━━━━━ TASK INPUT
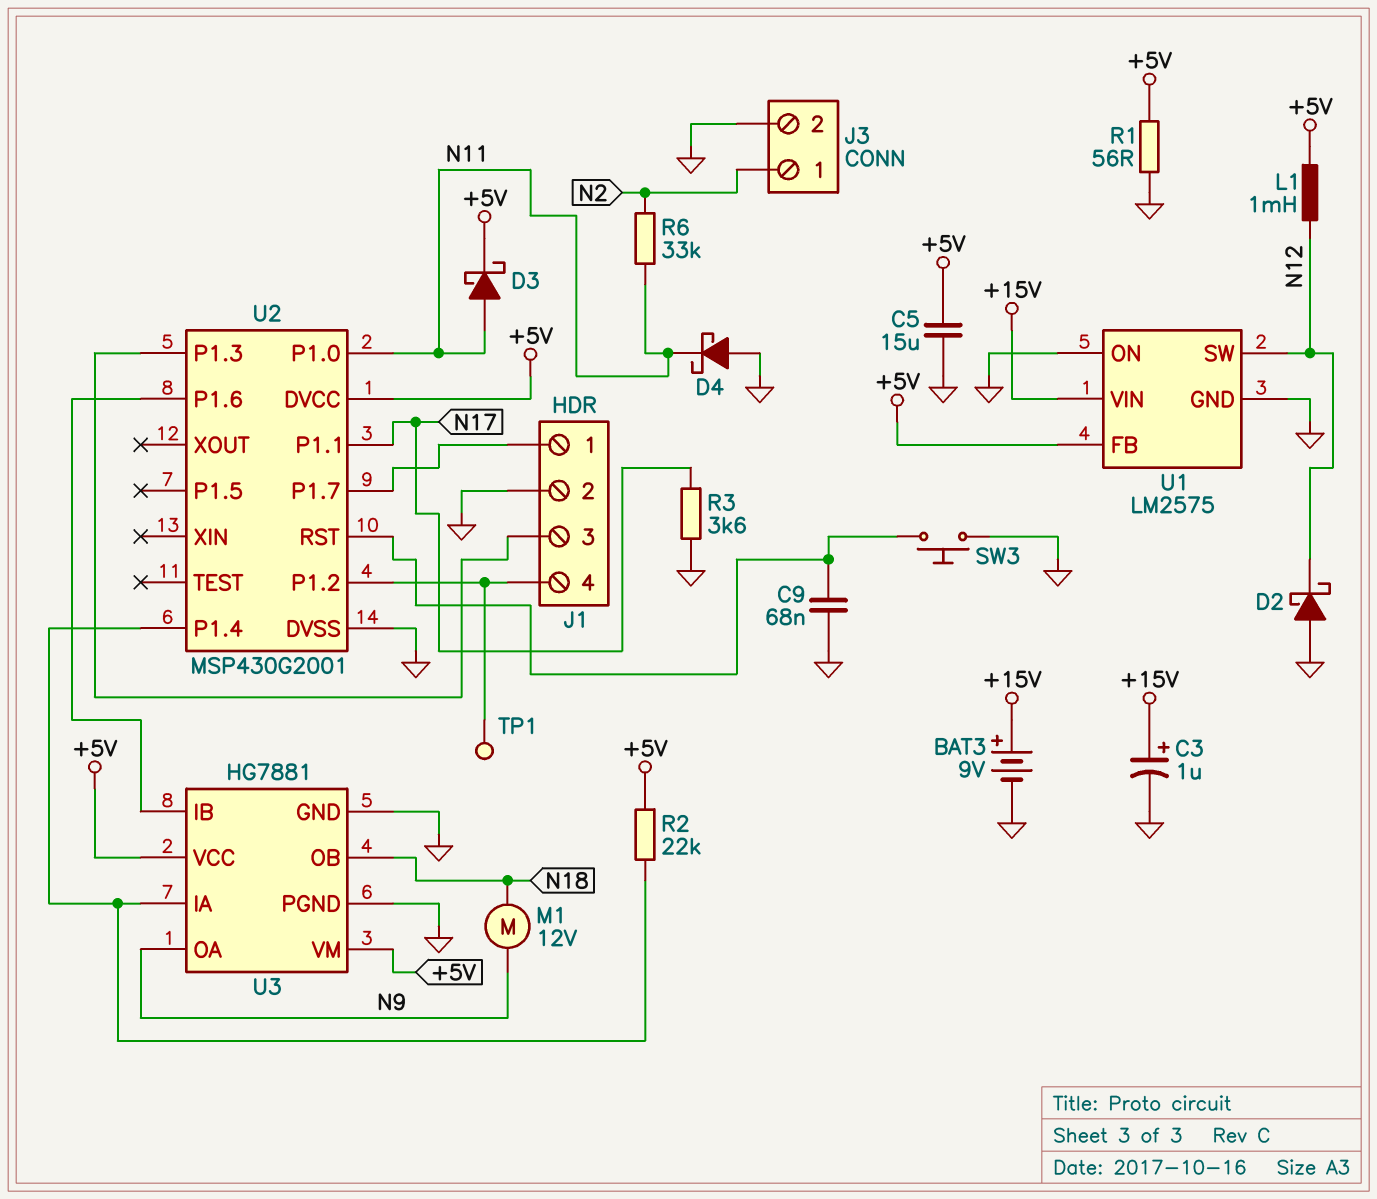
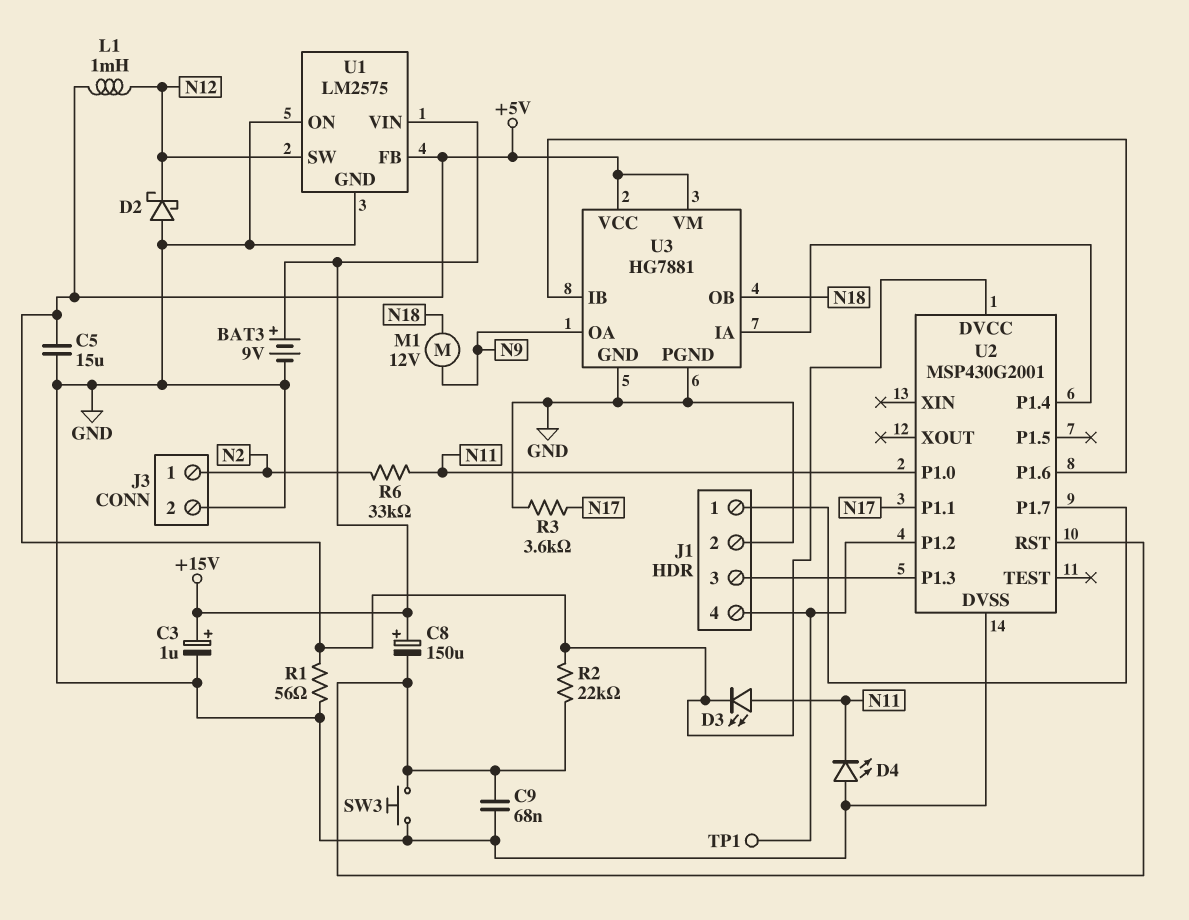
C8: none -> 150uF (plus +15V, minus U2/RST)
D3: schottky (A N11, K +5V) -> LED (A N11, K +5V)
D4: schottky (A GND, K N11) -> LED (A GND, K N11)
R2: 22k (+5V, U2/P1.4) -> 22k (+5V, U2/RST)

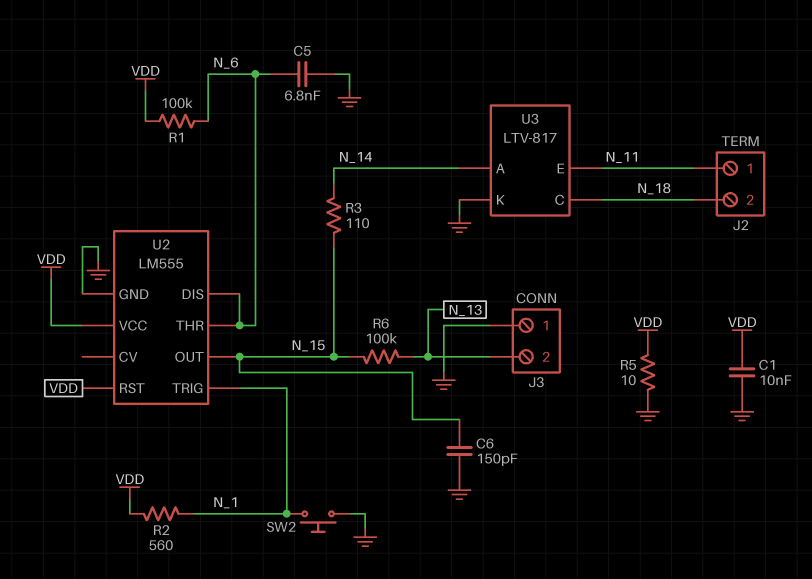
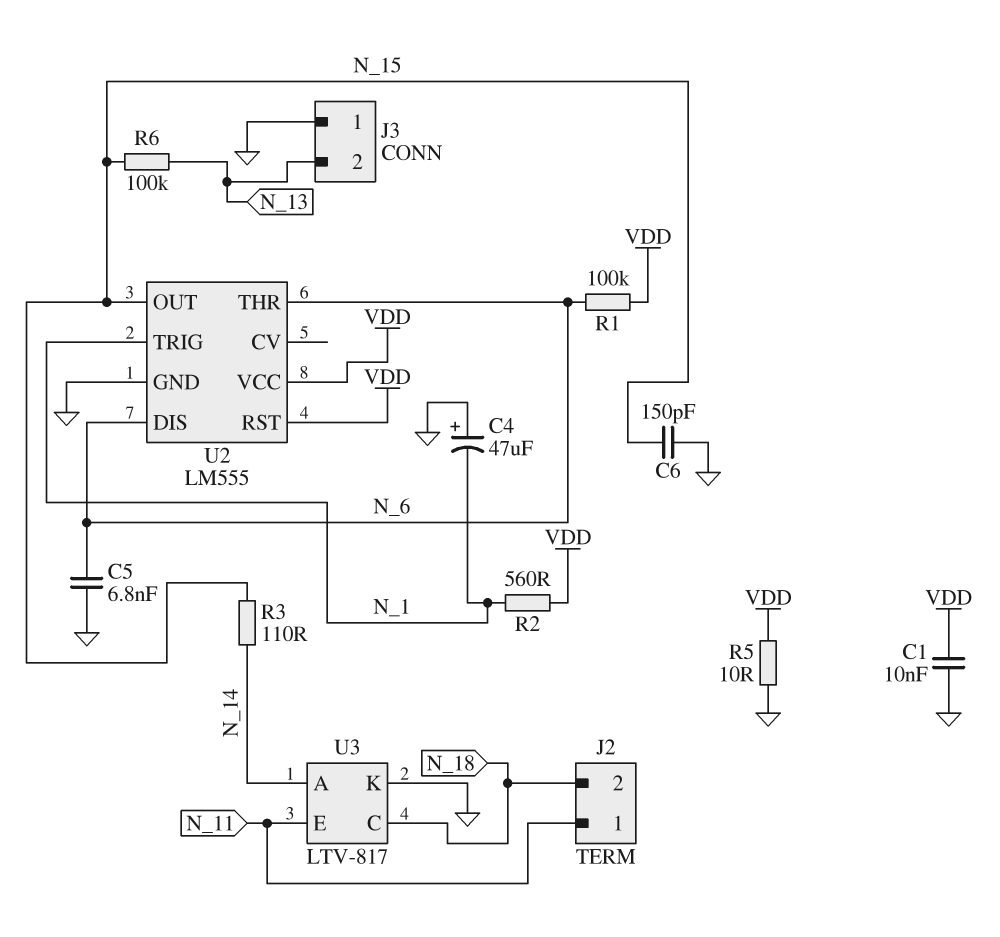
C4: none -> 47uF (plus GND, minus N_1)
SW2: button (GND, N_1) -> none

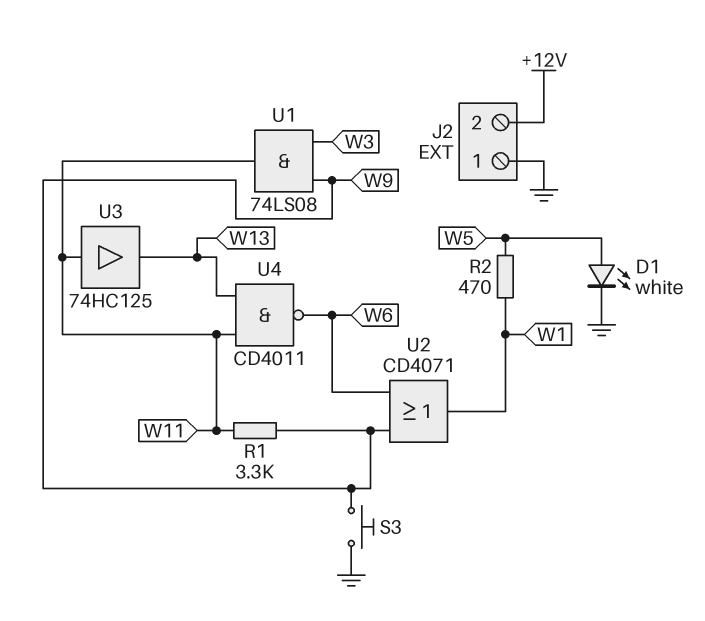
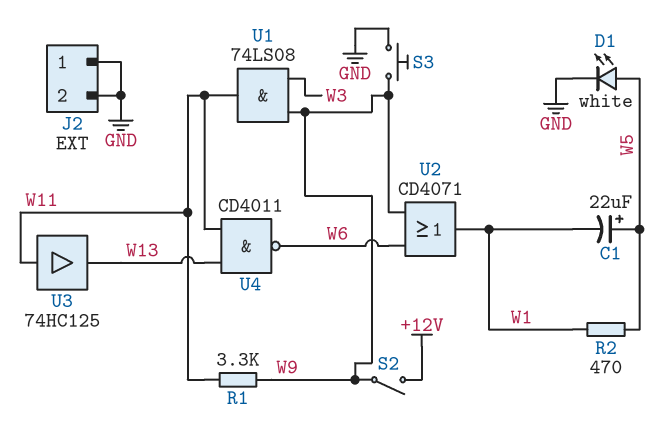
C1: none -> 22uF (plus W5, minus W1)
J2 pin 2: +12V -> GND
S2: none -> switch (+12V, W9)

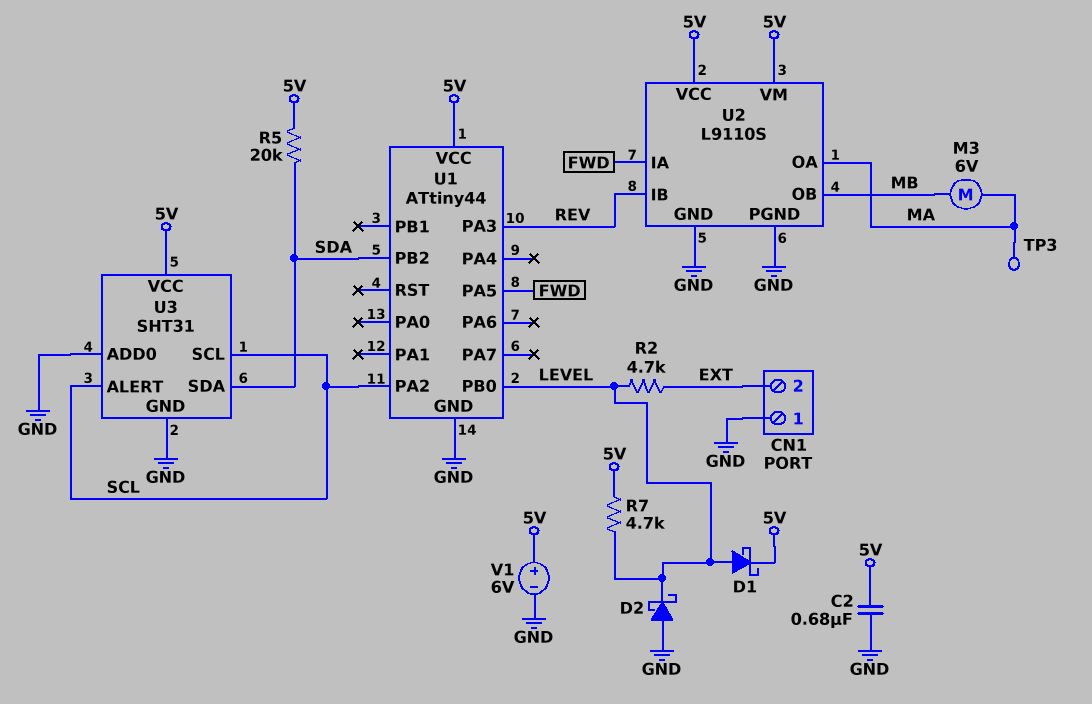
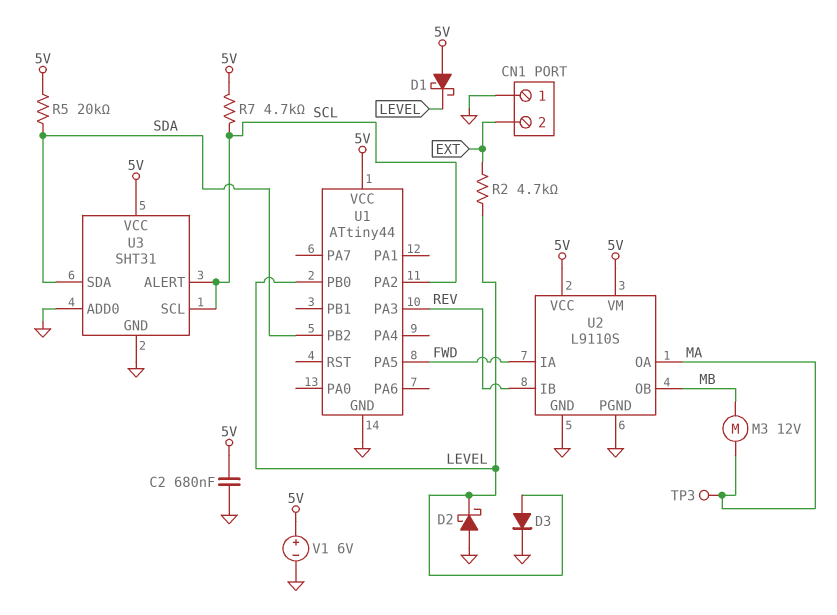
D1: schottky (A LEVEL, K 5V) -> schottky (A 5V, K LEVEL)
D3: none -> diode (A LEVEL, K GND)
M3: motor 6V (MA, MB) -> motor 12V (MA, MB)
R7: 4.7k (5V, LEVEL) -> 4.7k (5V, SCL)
━━━━━━━━━━
Quote verbatim the line containing "D3: none -> diode (A LEVEL, K GND)" and every line after it through the end of the records above.

**EXPECTED OUTPUT**
D3: none -> diode (A LEVEL, K GND)
M3: motor 6V (MA, MB) -> motor 12V (MA, MB)
R7: 4.7k (5V, LEVEL) -> 4.7k (5V, SCL)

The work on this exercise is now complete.